▶ GIVEN RECORDS:
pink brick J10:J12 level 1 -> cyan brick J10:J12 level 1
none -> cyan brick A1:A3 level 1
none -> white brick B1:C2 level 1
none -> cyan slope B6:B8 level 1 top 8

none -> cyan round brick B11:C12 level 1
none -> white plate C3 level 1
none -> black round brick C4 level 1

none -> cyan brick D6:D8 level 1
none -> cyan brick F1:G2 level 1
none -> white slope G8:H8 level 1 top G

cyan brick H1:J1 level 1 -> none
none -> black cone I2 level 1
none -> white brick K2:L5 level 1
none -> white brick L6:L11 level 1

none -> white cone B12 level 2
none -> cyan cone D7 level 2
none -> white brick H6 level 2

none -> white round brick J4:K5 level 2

...

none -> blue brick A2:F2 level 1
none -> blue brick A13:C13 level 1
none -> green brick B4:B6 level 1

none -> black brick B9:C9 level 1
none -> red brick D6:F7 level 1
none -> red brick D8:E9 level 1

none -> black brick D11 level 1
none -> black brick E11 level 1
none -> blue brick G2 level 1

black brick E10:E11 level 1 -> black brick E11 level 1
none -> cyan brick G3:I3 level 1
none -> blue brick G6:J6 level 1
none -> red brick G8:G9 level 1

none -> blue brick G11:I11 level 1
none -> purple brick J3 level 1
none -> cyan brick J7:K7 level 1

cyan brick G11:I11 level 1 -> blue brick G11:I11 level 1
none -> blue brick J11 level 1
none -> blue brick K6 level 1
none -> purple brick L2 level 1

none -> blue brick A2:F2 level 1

...

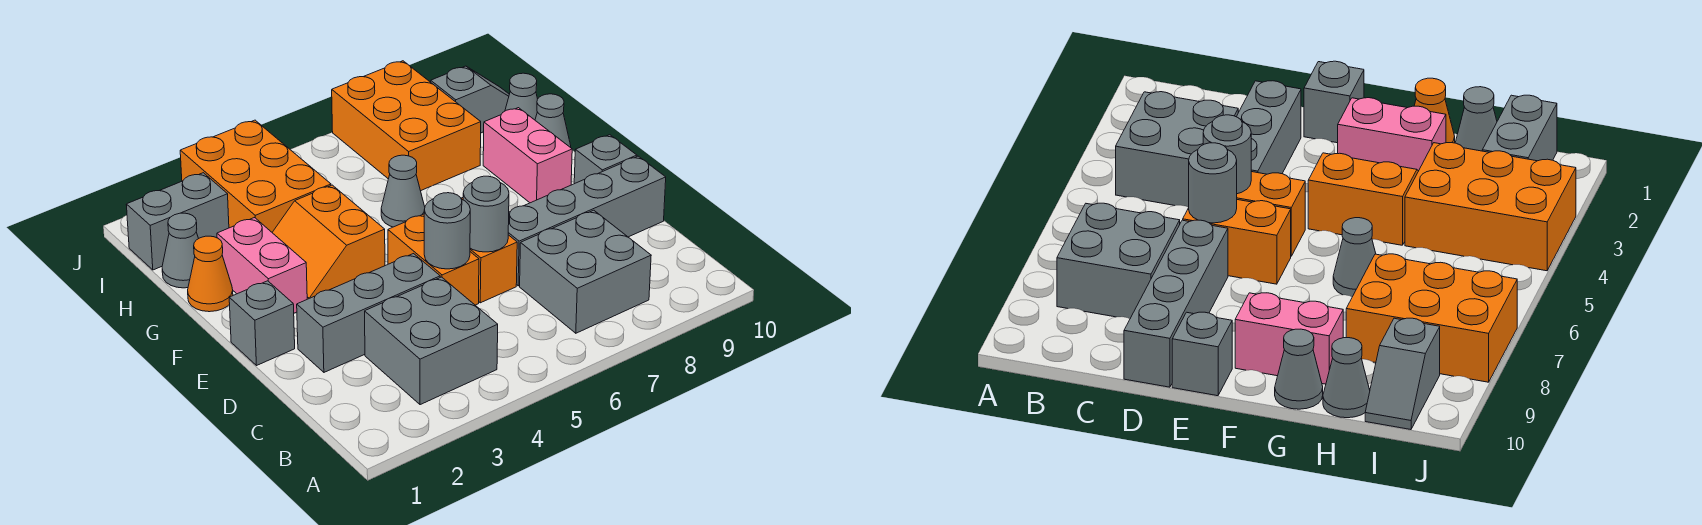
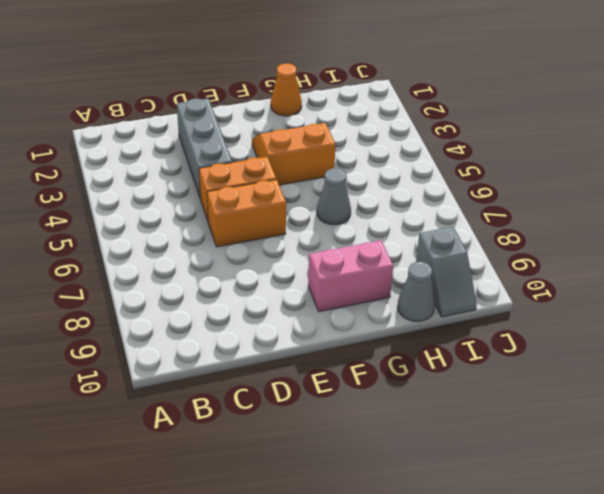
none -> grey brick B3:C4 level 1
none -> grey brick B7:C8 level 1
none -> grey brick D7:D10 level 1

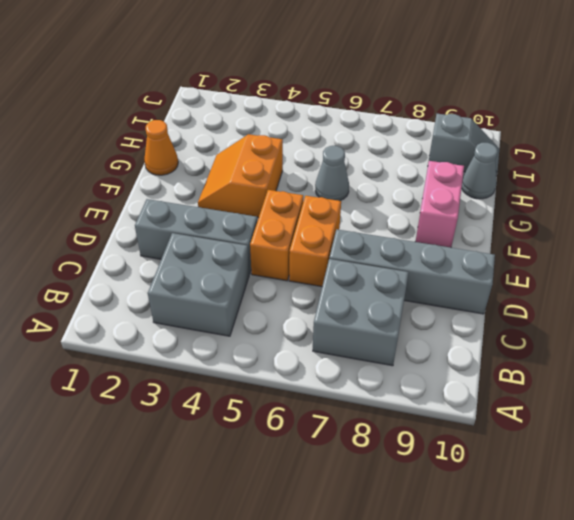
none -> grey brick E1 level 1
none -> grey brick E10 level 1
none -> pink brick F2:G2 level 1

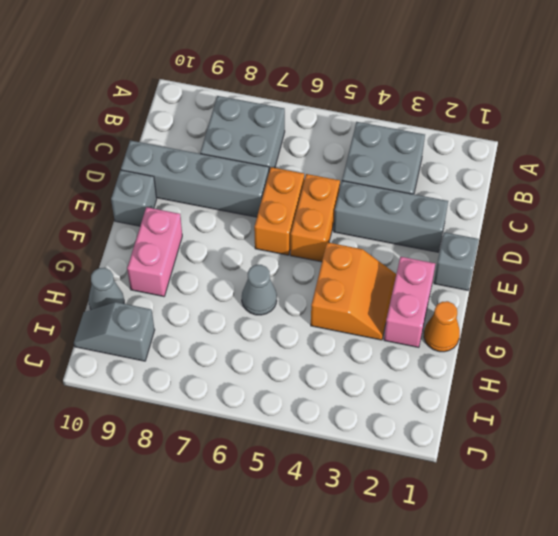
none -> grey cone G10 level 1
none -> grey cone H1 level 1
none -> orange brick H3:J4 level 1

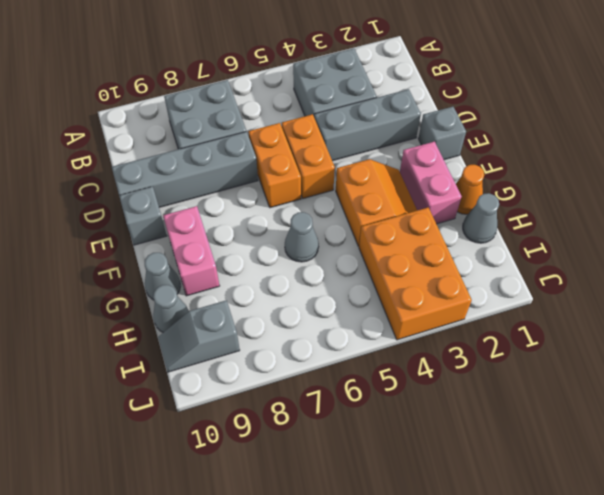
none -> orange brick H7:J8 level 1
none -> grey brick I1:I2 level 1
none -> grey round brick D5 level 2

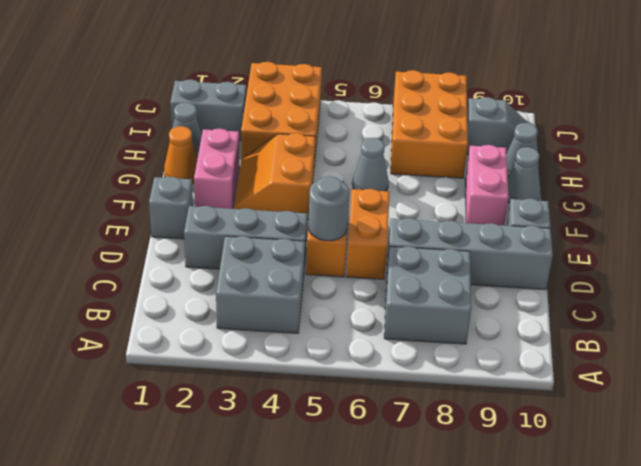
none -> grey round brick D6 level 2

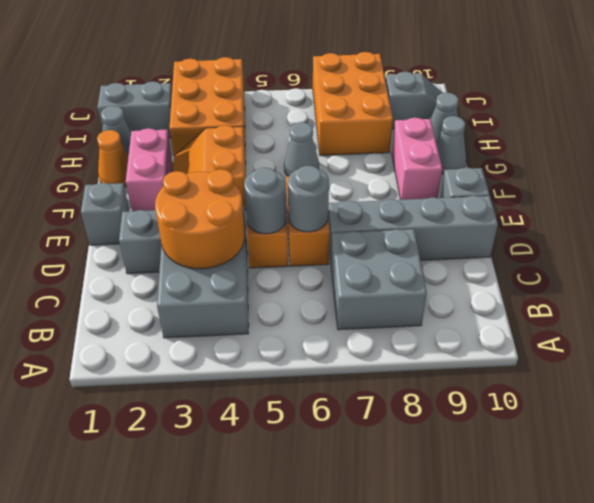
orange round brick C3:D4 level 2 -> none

▶ TASK DESCRIPTION:
Copy the lines above exactly. Start with the line containing "pink brick J10:J12", end with the line containing "none -> white round brick J4:K5 level 2", and include both.

▶ ANSWER:
pink brick J10:J12 level 1 -> cyan brick J10:J12 level 1
none -> cyan brick A1:A3 level 1
none -> white brick B1:C2 level 1
none -> cyan slope B6:B8 level 1 top 8

none -> cyan round brick B11:C12 level 1
none -> white plate C3 level 1
none -> black round brick C4 level 1

none -> cyan brick D6:D8 level 1
none -> cyan brick F1:G2 level 1
none -> white slope G8:H8 level 1 top G

cyan brick H1:J1 level 1 -> none
none -> black cone I2 level 1
none -> white brick K2:L5 level 1
none -> white brick L6:L11 level 1

none -> white cone B12 level 2
none -> cyan cone D7 level 2
none -> white brick H6 level 2

none -> white round brick J4:K5 level 2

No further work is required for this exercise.